━━ Task data ━━
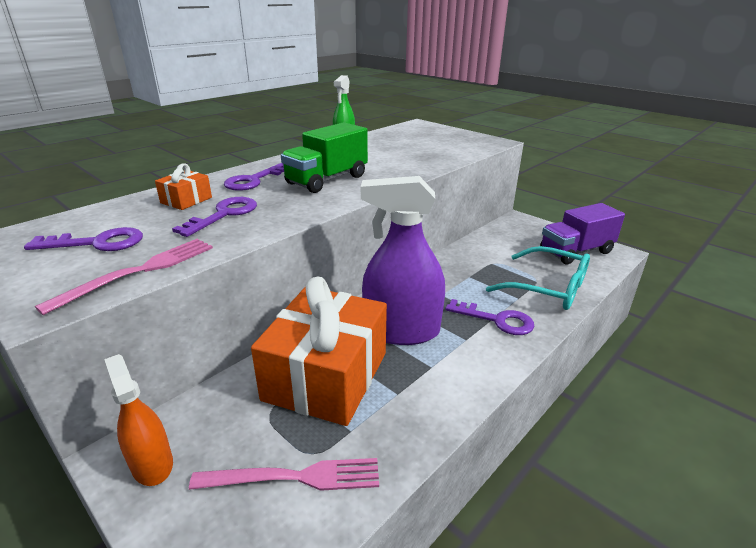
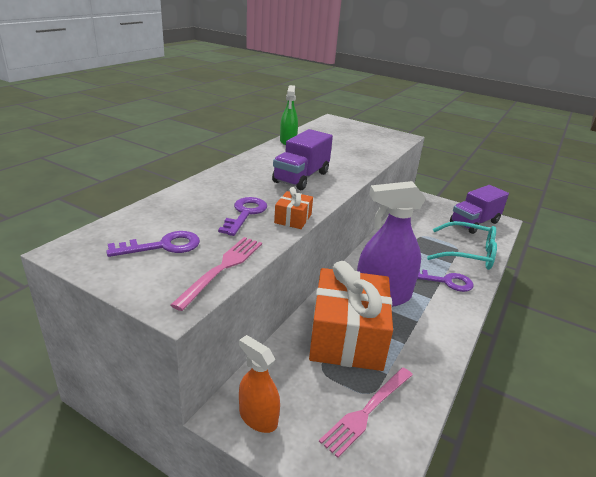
camera: 15 degrees left, 0 degrees up
(186, 200) = (201, 202): orange gift -> orange gift (293, 218)
(253, 180) = (242, 180): purple key -> none
(294, 477) = (367, 411): pink fork -> pink fork turned 150 degrees clockwise
(327, 180) = (301, 177): green truck -> purple truck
━━━
Task objective => Return every entry of the data above verbatim, with no images included.

Your response =>
camera: 15 degrees left, 0 degrees up
(186, 200) = (201, 202): orange gift -> orange gift (293, 218)
(253, 180) = (242, 180): purple key -> none
(294, 477) = (367, 411): pink fork -> pink fork turned 150 degrees clockwise
(327, 180) = (301, 177): green truck -> purple truck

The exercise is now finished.